Information shown —

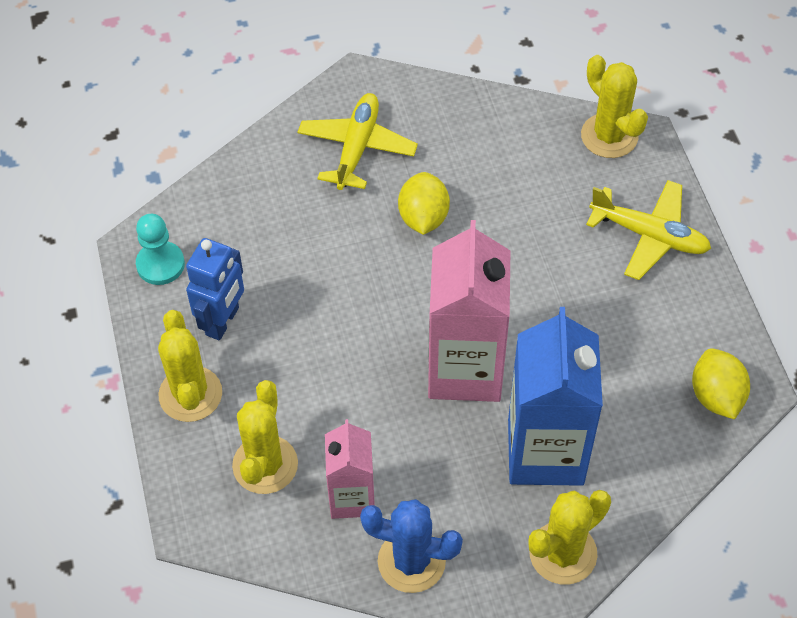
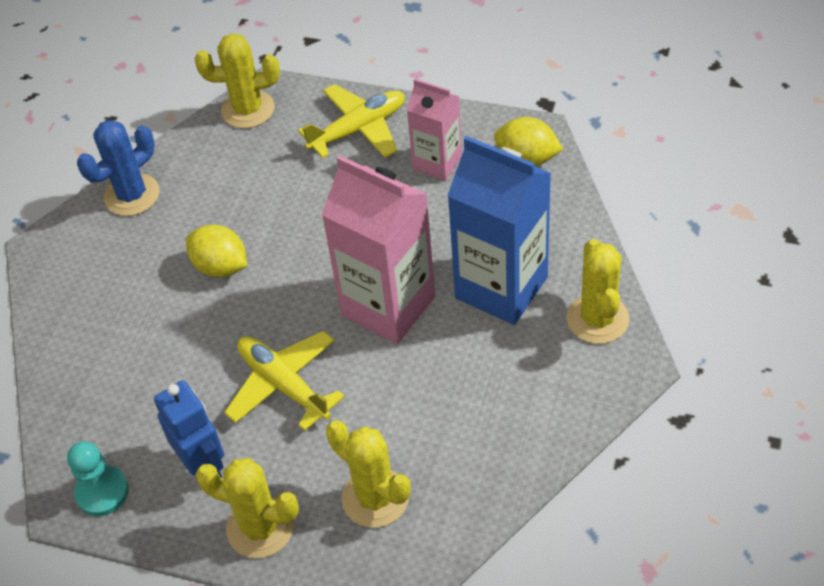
camera: 55 degrees left, 5 degrees down
(352, 497) = (452, 444): pink carton -> pink carton (437, 163)
(357, 148) = (110, 281): yellow plane -> yellow plane (284, 385)
(411, 561) = (540, 427): blue cactus -> blue cactus (132, 195)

What is needed — What belongs in the answer is each line above, reproduced exactly, and no picture.

Answer to the exercise —
camera: 55 degrees left, 5 degrees down
(352, 497) = (452, 444): pink carton -> pink carton (437, 163)
(357, 148) = (110, 281): yellow plane -> yellow plane (284, 385)
(411, 561) = (540, 427): blue cactus -> blue cactus (132, 195)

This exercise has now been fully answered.